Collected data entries
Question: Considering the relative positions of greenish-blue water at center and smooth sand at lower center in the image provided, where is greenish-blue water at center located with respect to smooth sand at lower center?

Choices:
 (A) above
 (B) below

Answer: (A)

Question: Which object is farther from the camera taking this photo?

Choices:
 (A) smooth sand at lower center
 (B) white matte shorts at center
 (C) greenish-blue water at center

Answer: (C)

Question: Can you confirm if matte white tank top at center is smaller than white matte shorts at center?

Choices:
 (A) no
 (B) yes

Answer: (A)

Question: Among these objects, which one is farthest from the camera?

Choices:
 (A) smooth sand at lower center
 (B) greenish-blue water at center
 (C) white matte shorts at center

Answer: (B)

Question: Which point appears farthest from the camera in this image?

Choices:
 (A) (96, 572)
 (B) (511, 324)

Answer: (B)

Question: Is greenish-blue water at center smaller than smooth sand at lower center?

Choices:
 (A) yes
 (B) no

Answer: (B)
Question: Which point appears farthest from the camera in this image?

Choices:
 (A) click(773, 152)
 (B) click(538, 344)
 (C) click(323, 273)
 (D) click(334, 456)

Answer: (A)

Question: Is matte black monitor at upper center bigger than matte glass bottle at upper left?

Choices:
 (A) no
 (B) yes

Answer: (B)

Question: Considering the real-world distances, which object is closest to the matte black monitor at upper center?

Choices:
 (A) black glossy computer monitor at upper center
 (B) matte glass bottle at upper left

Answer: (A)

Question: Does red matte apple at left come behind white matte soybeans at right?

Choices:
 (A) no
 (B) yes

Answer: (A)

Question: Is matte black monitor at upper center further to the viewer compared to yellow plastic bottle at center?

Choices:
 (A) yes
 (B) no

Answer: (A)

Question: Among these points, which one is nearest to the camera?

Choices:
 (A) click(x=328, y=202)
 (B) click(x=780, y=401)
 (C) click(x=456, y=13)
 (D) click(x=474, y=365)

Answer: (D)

- [Problem to work on]:
Retype all of the records above line for line, keeping every character the same.

- [Task output]:
Question: Considering the relative positions of greenish-blue water at center and smooth sand at lower center in the image provided, where is greenish-blue water at center located with respect to smooth sand at lower center?

Choices:
 (A) above
 (B) below

Answer: (A)

Question: Which object is farther from the camera taking this photo?

Choices:
 (A) smooth sand at lower center
 (B) white matte shorts at center
 (C) greenish-blue water at center

Answer: (C)

Question: Can you confirm if matte white tank top at center is smaller than white matte shorts at center?

Choices:
 (A) no
 (B) yes

Answer: (A)

Question: Among these objects, which one is farthest from the camera?

Choices:
 (A) smooth sand at lower center
 (B) greenish-blue water at center
 (C) white matte shorts at center

Answer: (B)

Question: Which point appears farthest from the camera in this image?

Choices:
 (A) (96, 572)
 (B) (511, 324)

Answer: (B)

Question: Is greenish-blue water at center smaller than smooth sand at lower center?

Choices:
 (A) yes
 (B) no

Answer: (B)
Question: Which point appears farthest from the camera in this image?

Choices:
 (A) click(773, 152)
 (B) click(538, 344)
 (C) click(323, 273)
 (D) click(334, 456)

Answer: (A)

Question: Is matte black monitor at upper center bigger than matte glass bottle at upper left?

Choices:
 (A) no
 (B) yes

Answer: (B)

Question: Considering the real-world distances, which object is closest to the matte black monitor at upper center?

Choices:
 (A) black glossy computer monitor at upper center
 (B) matte glass bottle at upper left

Answer: (A)

Question: Does red matte apple at left come behind white matte soybeans at right?

Choices:
 (A) no
 (B) yes

Answer: (A)

Question: Is matte black monitor at upper center further to the viewer compared to yellow plastic bottle at center?

Choices:
 (A) yes
 (B) no

Answer: (A)

Question: Among these points, which one is nearest to the camera?

Choices:
 (A) click(x=328, y=202)
 (B) click(x=780, y=401)
 (C) click(x=456, y=13)
 (D) click(x=474, y=365)

Answer: (D)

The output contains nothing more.